Structured diff data:
■ ■ ■ ■ ■ ■ ■

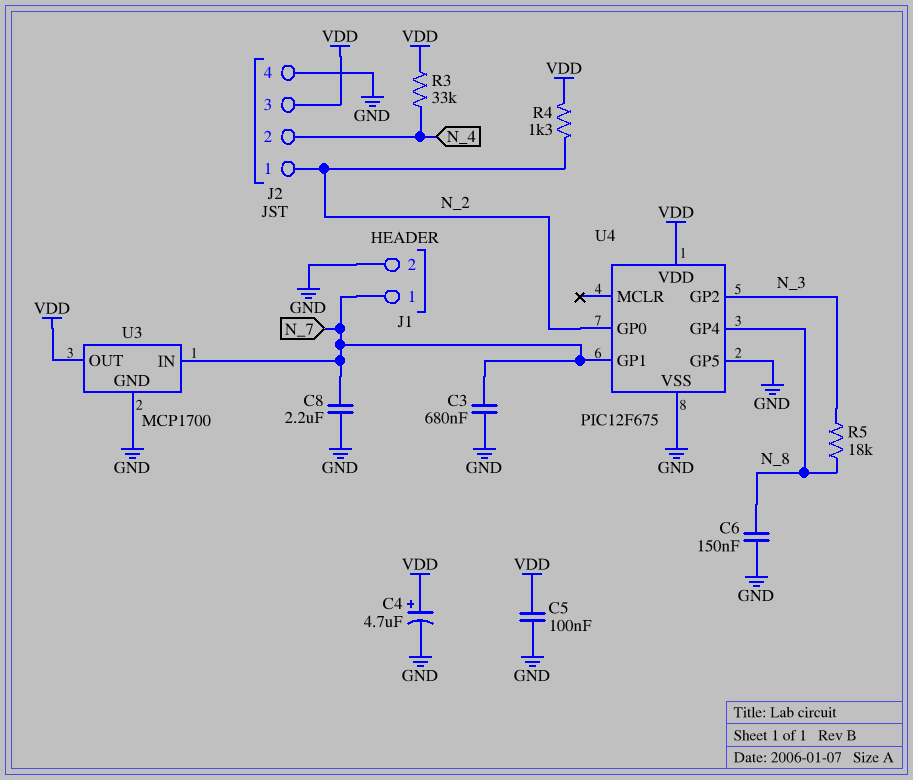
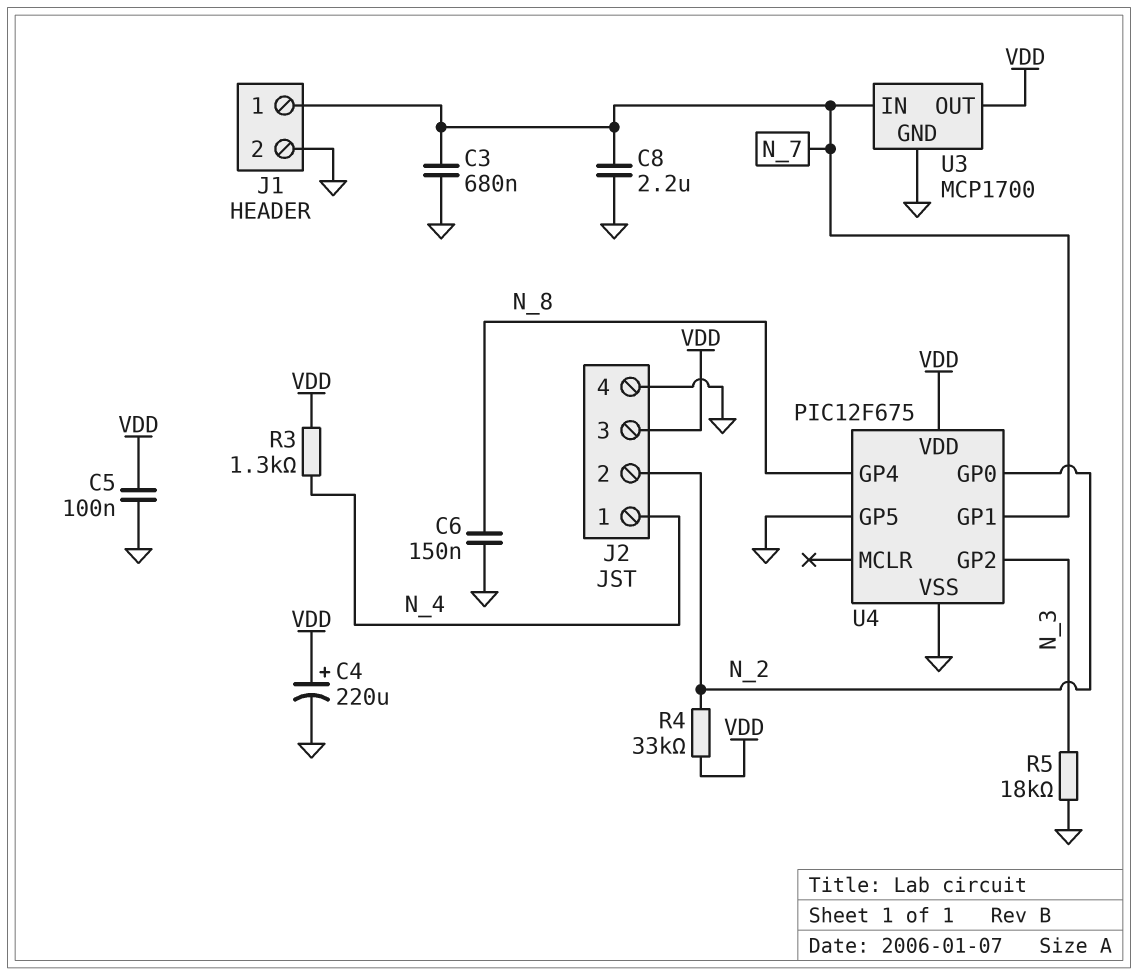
C4: 4.7uF (plus VDD, minus GND) -> 220uF (plus VDD, minus GND)
J2 pin 1: N_2 -> N_4
J2 pin 2: N_4 -> N_2
R3: 33k (N_4, VDD) -> 1.3k (N_4, VDD)
R4: 1.3k (N_2, VDD) -> 33k (N_2, VDD)
R5: 18k (N_3, N_8) -> 18k (GND, N_3)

■ ■ ■ ■ ■ ■ ■

▶ [INSTRUCTIONS FOR THE TASK]:
Repeat the line containing "R3: 33k (N_4, VDD) -> 1.3k (N_4, VDD)" and all subsequent lines through the final line of the data, exactly and with no others.

▶ [SOLVED PROBLEM]:
R3: 33k (N_4, VDD) -> 1.3k (N_4, VDD)
R4: 1.3k (N_2, VDD) -> 33k (N_2, VDD)
R5: 18k (N_3, N_8) -> 18k (GND, N_3)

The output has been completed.